Activity =>
When the line containing "(531, 427) = (693, 207): none" is found in the data below, copy it and each line after it through the line containing "(670, 456) = (200, 417): grey cap -> none", exactly and with no others.

------------------------------

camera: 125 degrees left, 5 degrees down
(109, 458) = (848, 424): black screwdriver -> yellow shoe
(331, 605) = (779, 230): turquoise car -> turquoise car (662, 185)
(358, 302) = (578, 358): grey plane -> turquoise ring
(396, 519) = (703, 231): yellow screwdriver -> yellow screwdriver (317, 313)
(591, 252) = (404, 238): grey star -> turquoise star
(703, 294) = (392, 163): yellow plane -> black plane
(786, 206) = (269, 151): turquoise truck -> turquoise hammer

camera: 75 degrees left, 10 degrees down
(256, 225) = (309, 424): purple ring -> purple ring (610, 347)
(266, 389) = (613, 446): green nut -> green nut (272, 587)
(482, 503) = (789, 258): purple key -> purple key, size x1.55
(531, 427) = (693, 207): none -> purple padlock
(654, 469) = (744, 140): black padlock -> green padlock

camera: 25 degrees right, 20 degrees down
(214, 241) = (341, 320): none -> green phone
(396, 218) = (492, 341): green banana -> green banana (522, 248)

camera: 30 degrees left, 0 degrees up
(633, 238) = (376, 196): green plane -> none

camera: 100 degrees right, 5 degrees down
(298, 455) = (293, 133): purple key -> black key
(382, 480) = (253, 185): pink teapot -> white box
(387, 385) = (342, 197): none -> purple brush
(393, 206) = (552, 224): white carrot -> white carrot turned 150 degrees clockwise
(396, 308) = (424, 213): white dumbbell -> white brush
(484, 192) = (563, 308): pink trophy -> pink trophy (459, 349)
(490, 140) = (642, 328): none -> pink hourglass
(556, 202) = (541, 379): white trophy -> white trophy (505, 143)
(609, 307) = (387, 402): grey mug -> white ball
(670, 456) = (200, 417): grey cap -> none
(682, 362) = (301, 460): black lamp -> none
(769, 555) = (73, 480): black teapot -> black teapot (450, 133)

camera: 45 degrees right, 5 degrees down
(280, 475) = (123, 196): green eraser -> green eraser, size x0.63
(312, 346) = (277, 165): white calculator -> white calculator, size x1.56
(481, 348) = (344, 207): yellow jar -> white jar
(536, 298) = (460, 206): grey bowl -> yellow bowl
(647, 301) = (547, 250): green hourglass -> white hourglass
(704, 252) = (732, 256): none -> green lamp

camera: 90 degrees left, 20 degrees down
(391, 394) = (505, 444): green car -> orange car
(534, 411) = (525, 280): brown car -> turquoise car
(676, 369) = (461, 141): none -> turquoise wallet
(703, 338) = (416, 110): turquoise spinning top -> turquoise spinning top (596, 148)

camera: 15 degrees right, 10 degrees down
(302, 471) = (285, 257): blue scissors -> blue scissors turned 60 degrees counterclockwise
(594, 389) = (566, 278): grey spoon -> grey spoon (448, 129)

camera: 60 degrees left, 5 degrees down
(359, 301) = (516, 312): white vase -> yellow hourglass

------------------------------

Solution to the problem =>
(531, 427) = (693, 207): none -> purple padlock
(654, 469) = (744, 140): black padlock -> green padlock

camera: 25 degrees right, 20 degrees down
(214, 241) = (341, 320): none -> green phone
(396, 218) = (492, 341): green banana -> green banana (522, 248)

camera: 30 degrees left, 0 degrees up
(633, 238) = (376, 196): green plane -> none

camera: 100 degrees right, 5 degrees down
(298, 455) = (293, 133): purple key -> black key
(382, 480) = (253, 185): pink teapot -> white box
(387, 385) = (342, 197): none -> purple brush
(393, 206) = (552, 224): white carrot -> white carrot turned 150 degrees clockwise
(396, 308) = (424, 213): white dumbbell -> white brush
(484, 192) = (563, 308): pink trophy -> pink trophy (459, 349)
(490, 140) = (642, 328): none -> pink hourglass
(556, 202) = (541, 379): white trophy -> white trophy (505, 143)
(609, 307) = (387, 402): grey mug -> white ball
(670, 456) = (200, 417): grey cap -> none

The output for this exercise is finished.